[Stored dataset items]
────────────────
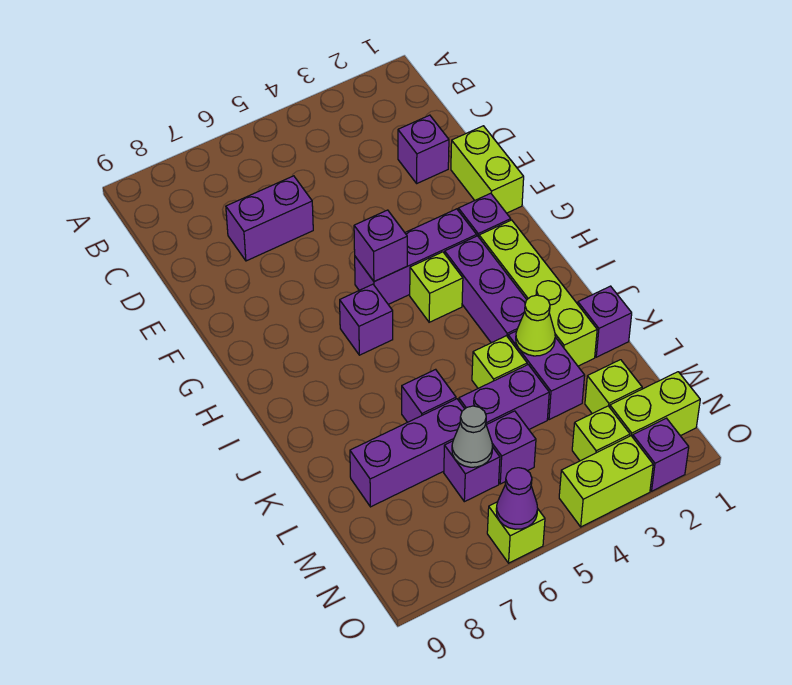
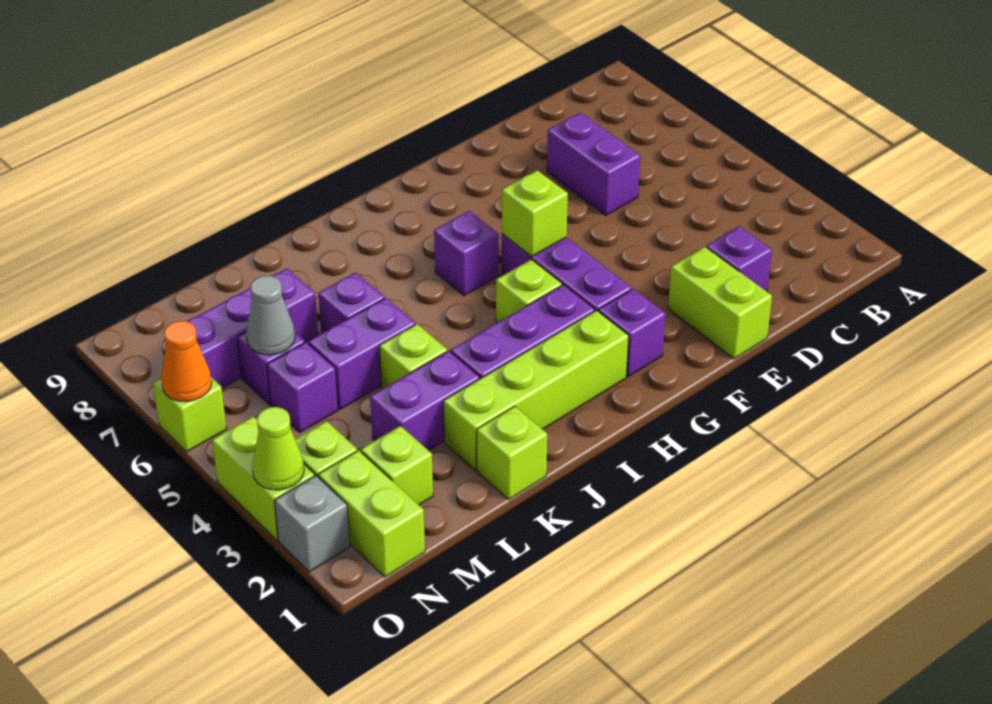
lime 1x2 brick [451,126,524,213] -> lime 1x2 brick turned to [668,247,772,359]
purple 1x1 brick [354,210,407,282] -> lime 1x1 brick [502,170,568,257]
purple 1x1 brick [578,286,632,357] -> lime 1x1 brick [477,406,547,499]
lime 1x1 cone [516,295,555,356] -> lime 1x1 cone moved to [252,407,304,490]
purple 1x2 brick [459,365,549,429] -> purple 1x2 brick turned to [308,298,416,409]
purple 1x3 brick [350,399,464,507] -> purple 1x3 brick turned to [187,269,318,388]
purple 1x1 brick [633,418,689,491] -> grey 1x1 brick [275,476,350,572]
purple 1x1 cone [496,468,538,529] -> orange 1x1 cone [161,321,212,402]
────────────────
**Exercise requirements:**
From the first record above to the last, output each one exactly and omit the pictures.

**Exercise result:**
lime 1x2 brick [451,126,524,213] -> lime 1x2 brick turned to [668,247,772,359]
purple 1x1 brick [354,210,407,282] -> lime 1x1 brick [502,170,568,257]
purple 1x1 brick [578,286,632,357] -> lime 1x1 brick [477,406,547,499]
lime 1x1 cone [516,295,555,356] -> lime 1x1 cone moved to [252,407,304,490]
purple 1x2 brick [459,365,549,429] -> purple 1x2 brick turned to [308,298,416,409]
purple 1x3 brick [350,399,464,507] -> purple 1x3 brick turned to [187,269,318,388]
purple 1x1 brick [633,418,689,491] -> grey 1x1 brick [275,476,350,572]
purple 1x1 cone [496,468,538,529] -> orange 1x1 cone [161,321,212,402]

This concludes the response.